Instructions for the task: State the number of lines in the following data that include the word "bowling", with no other text.

Given material:

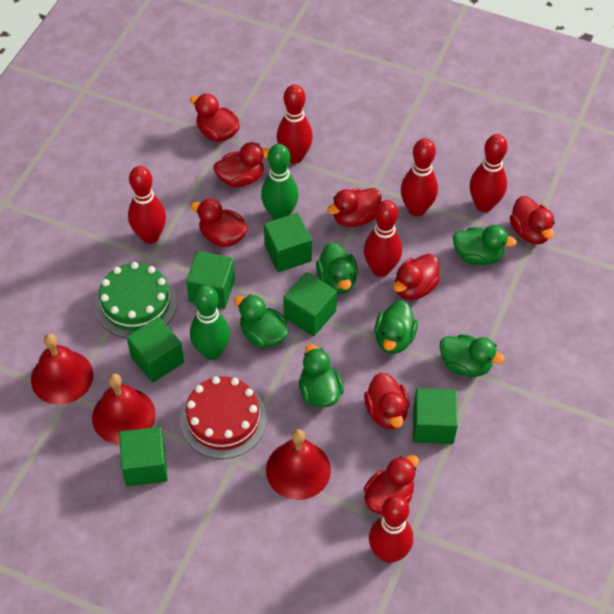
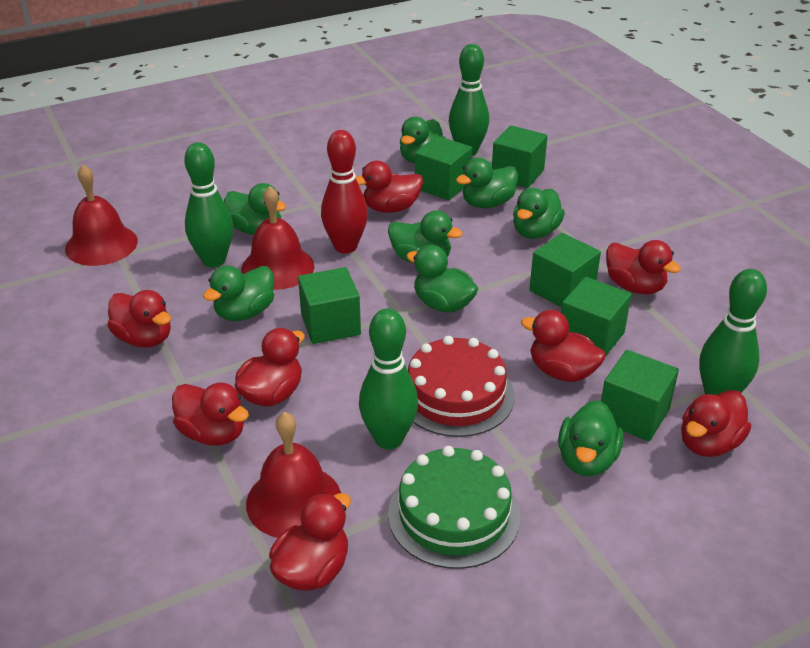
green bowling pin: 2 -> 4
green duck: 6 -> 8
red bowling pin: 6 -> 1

Output: 2